» The task
Below this line are records; transcribe exactly the lines between the one holding "none -> brown 1x4 brick [72,266,338,397]" and the one holding "none -> brown 1x2 brick [110,651,208,826]", inclusive, and omit the pictures.
---------- Data records ----------
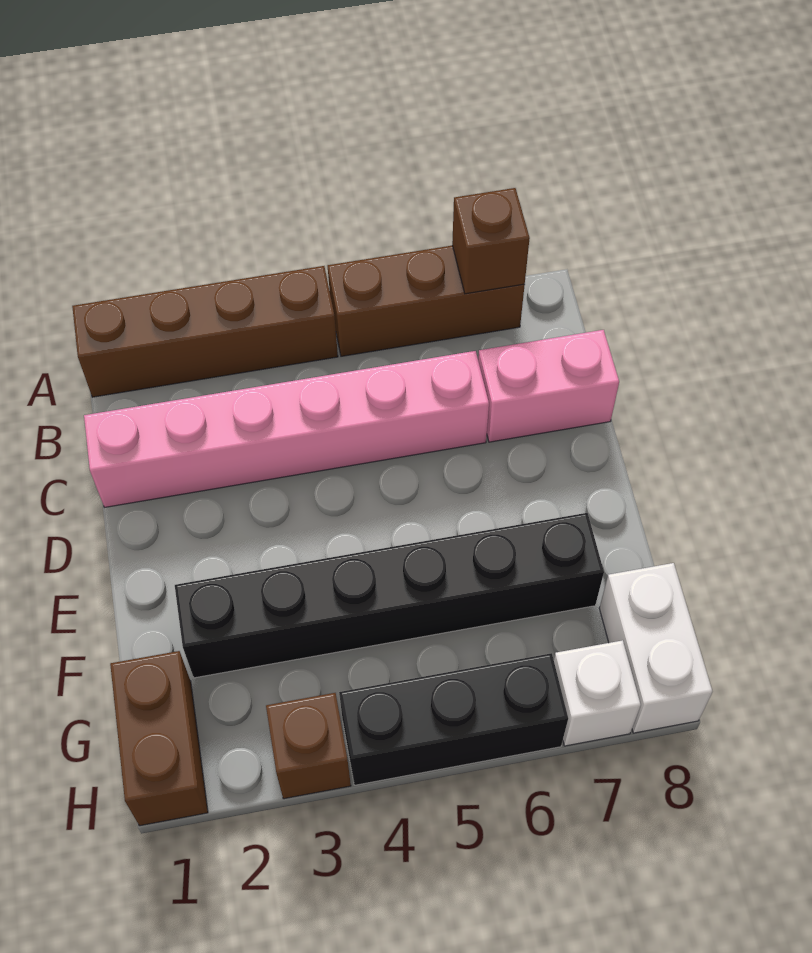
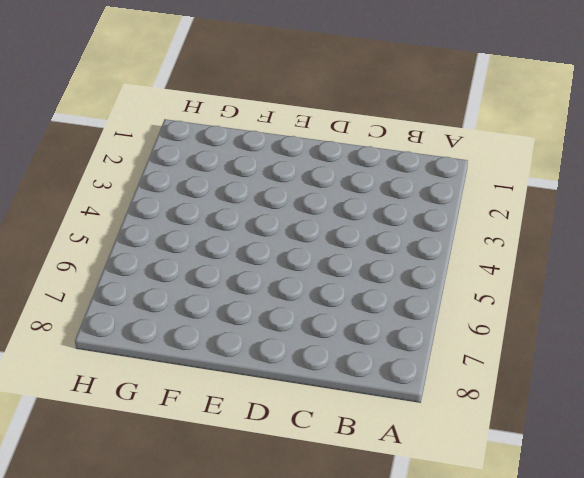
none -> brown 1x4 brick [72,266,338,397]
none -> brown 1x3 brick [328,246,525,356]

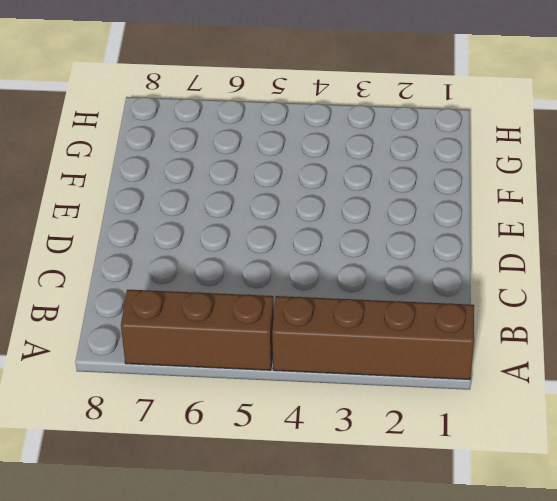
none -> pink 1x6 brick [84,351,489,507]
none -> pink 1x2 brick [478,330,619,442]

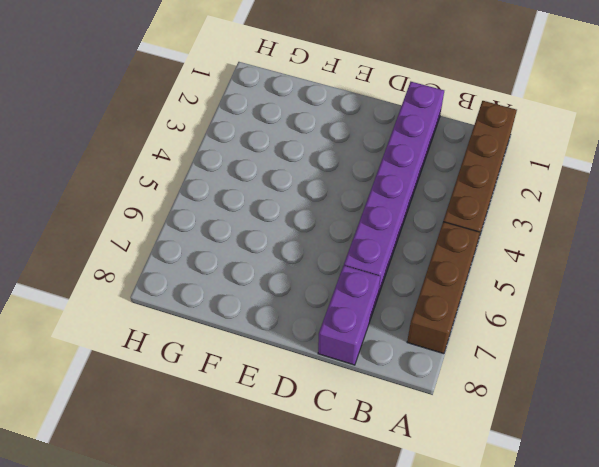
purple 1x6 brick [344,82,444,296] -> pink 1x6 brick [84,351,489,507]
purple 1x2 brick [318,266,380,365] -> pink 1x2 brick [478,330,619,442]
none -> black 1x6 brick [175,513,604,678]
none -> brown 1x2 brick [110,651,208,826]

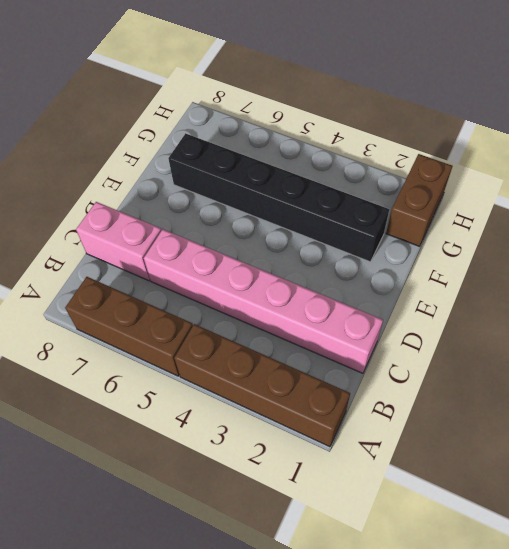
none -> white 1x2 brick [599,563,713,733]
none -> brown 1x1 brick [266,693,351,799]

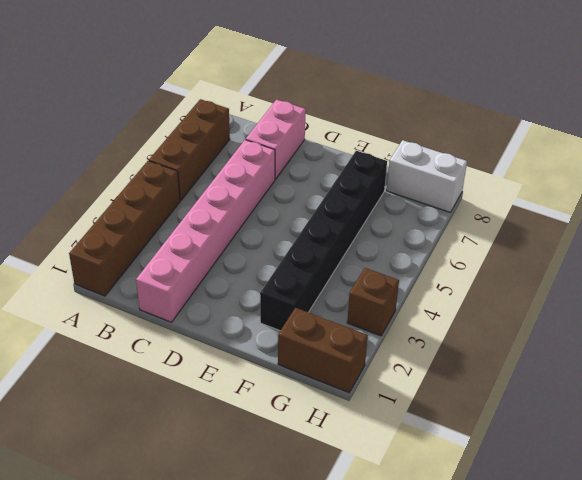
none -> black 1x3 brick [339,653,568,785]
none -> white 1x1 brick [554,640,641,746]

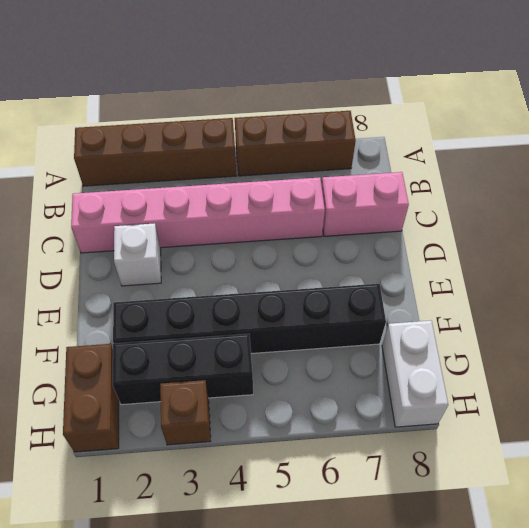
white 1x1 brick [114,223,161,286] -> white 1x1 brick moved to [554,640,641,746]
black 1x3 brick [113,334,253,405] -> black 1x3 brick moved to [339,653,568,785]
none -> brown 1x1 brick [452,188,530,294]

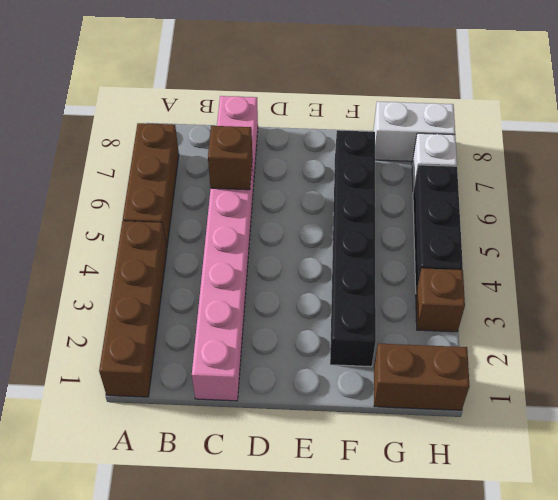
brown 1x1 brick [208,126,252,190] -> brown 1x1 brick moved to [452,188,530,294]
----------
---------- Data records ----------
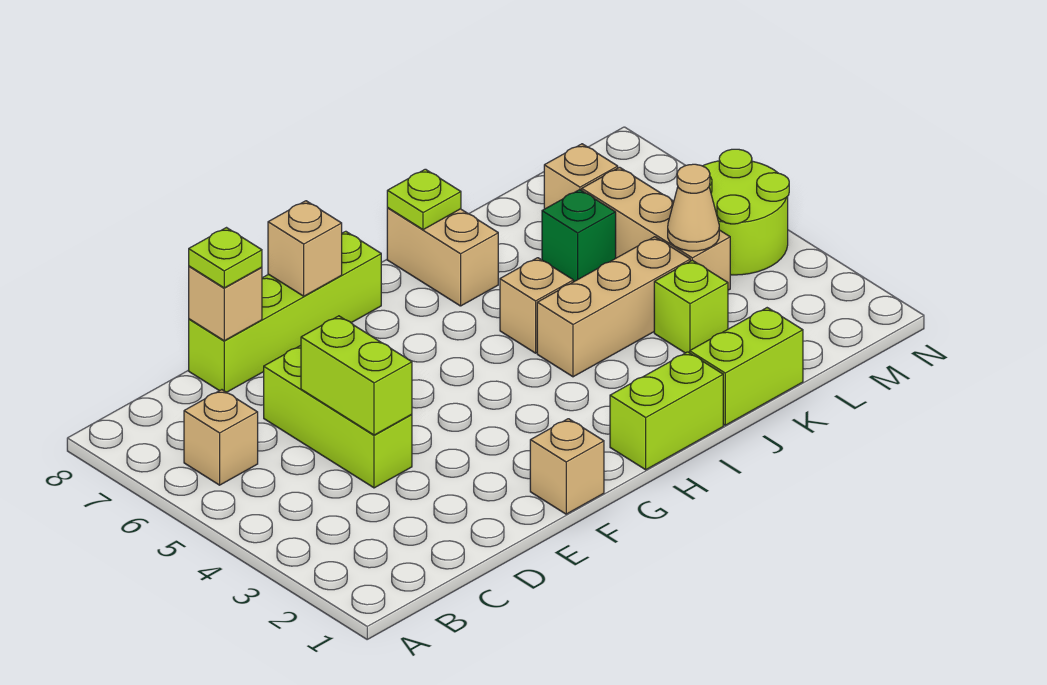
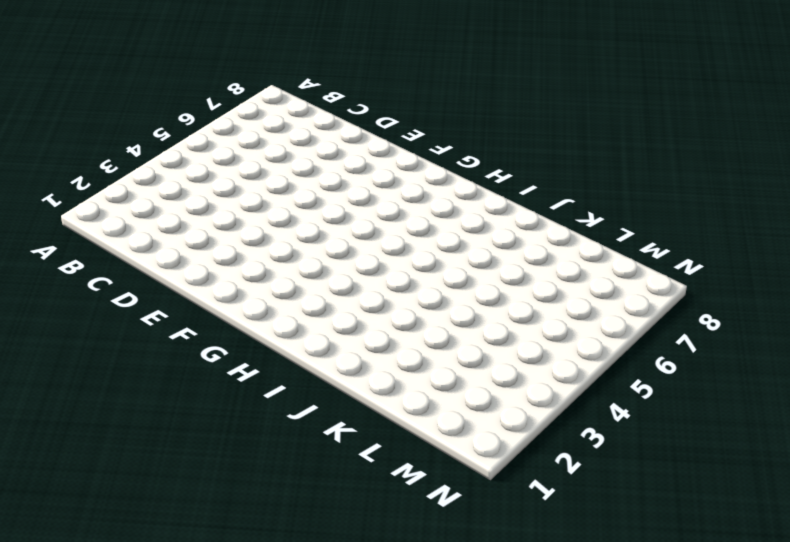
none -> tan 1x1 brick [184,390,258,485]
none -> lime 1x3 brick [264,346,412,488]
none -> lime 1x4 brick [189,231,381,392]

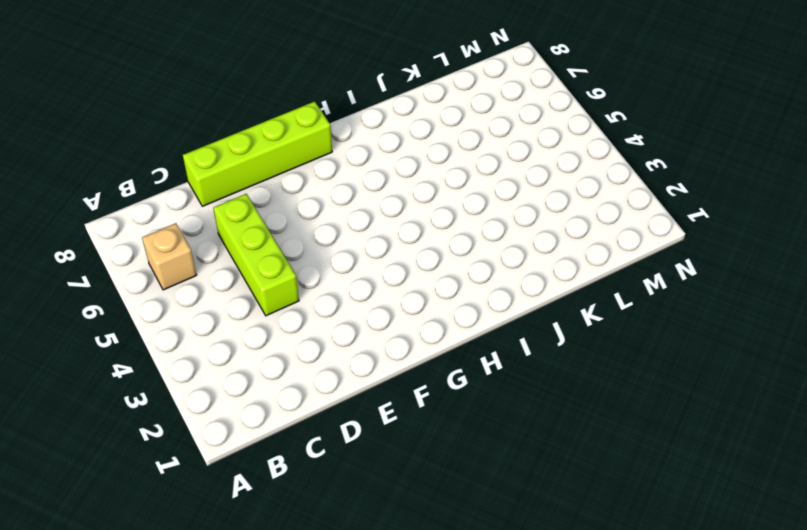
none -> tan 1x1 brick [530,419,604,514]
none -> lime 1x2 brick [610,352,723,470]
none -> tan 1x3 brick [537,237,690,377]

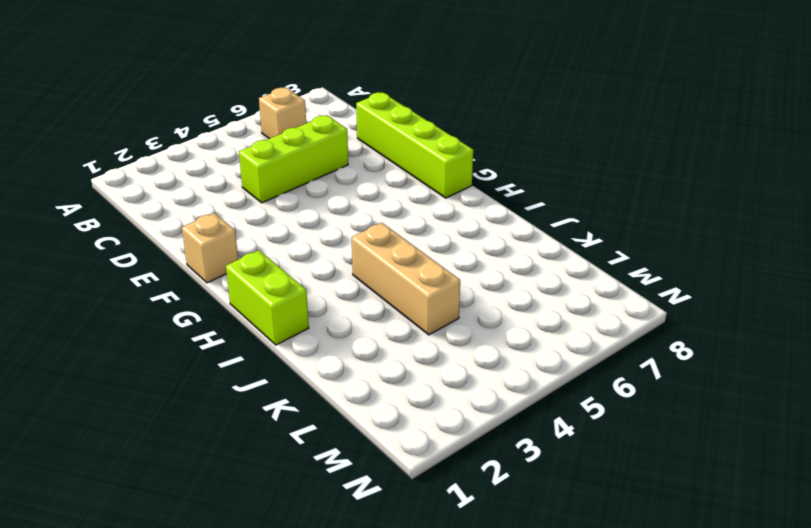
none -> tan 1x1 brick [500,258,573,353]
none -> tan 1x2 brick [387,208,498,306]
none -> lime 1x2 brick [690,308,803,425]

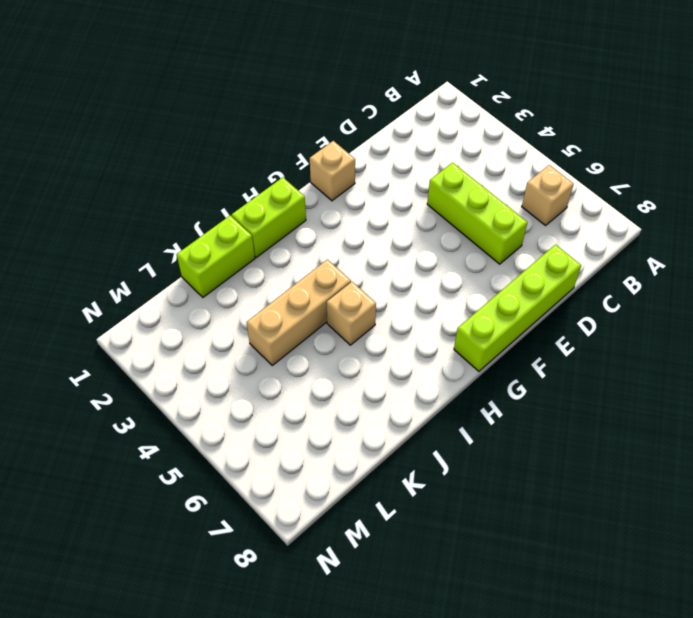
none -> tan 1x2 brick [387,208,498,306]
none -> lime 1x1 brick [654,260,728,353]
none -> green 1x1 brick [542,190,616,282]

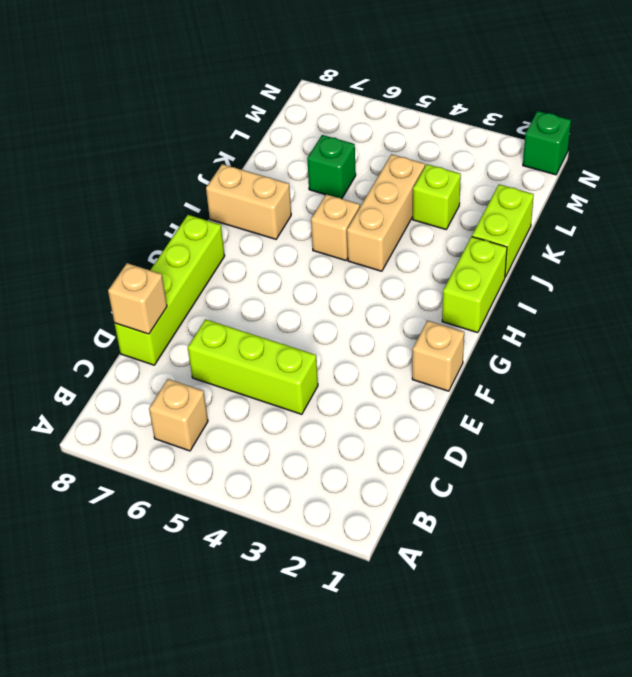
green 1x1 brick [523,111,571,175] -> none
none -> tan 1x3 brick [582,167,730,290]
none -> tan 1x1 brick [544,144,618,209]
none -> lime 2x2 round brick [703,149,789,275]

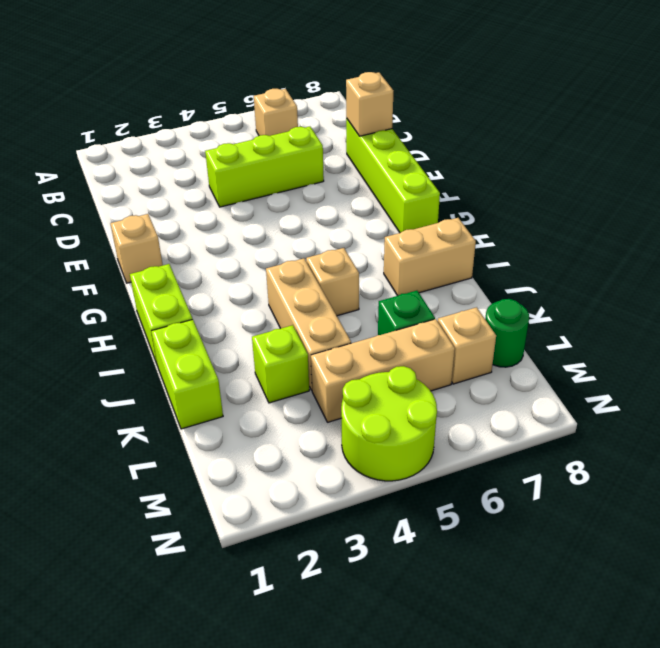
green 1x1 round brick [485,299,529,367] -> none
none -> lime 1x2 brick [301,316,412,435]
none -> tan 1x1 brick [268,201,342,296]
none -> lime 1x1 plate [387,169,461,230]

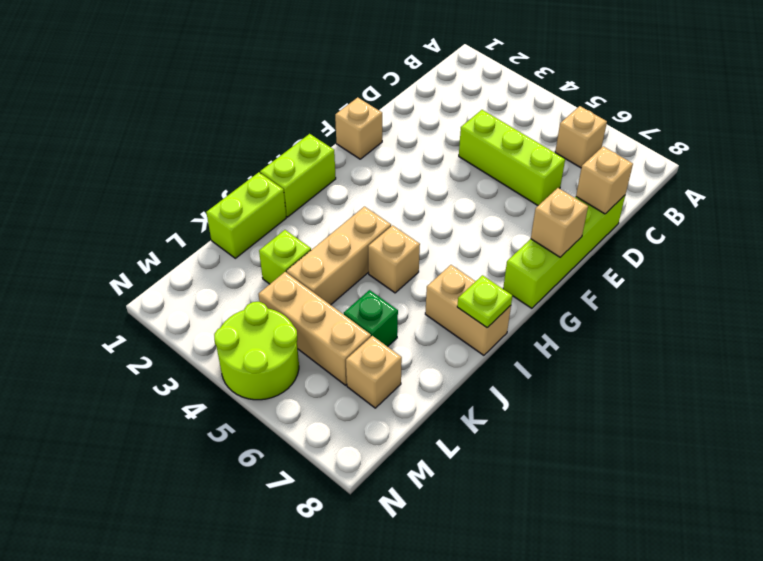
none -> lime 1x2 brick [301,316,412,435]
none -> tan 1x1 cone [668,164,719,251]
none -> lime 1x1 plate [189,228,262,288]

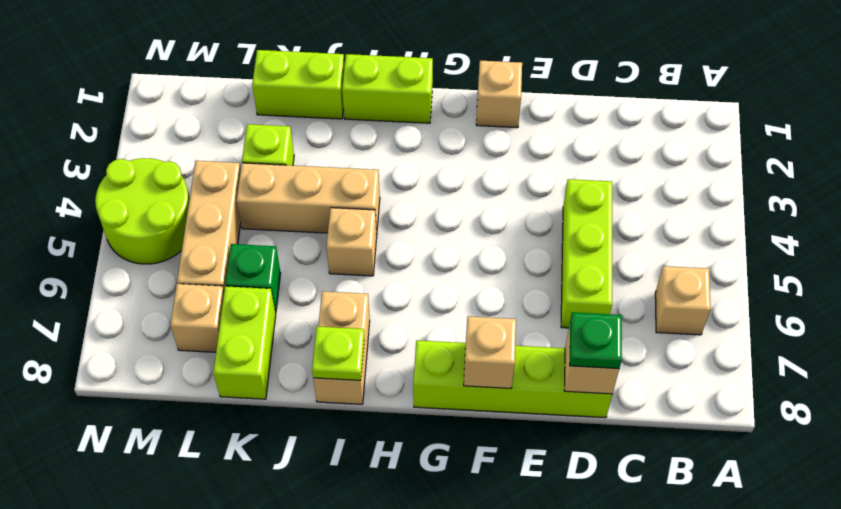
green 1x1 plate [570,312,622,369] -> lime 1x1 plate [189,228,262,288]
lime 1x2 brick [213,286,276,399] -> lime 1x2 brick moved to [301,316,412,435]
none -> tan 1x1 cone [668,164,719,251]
----------
» Solution below
none -> brown 1x4 brick [72,266,338,397]
none -> brown 1x3 brick [328,246,525,356]

none -> pink 1x6 brick [84,351,489,507]
none -> pink 1x2 brick [478,330,619,442]

purple 1x6 brick [344,82,444,296] -> pink 1x6 brick [84,351,489,507]
purple 1x2 brick [318,266,380,365] -> pink 1x2 brick [478,330,619,442]
none -> black 1x6 brick [175,513,604,678]
none -> brown 1x2 brick [110,651,208,826]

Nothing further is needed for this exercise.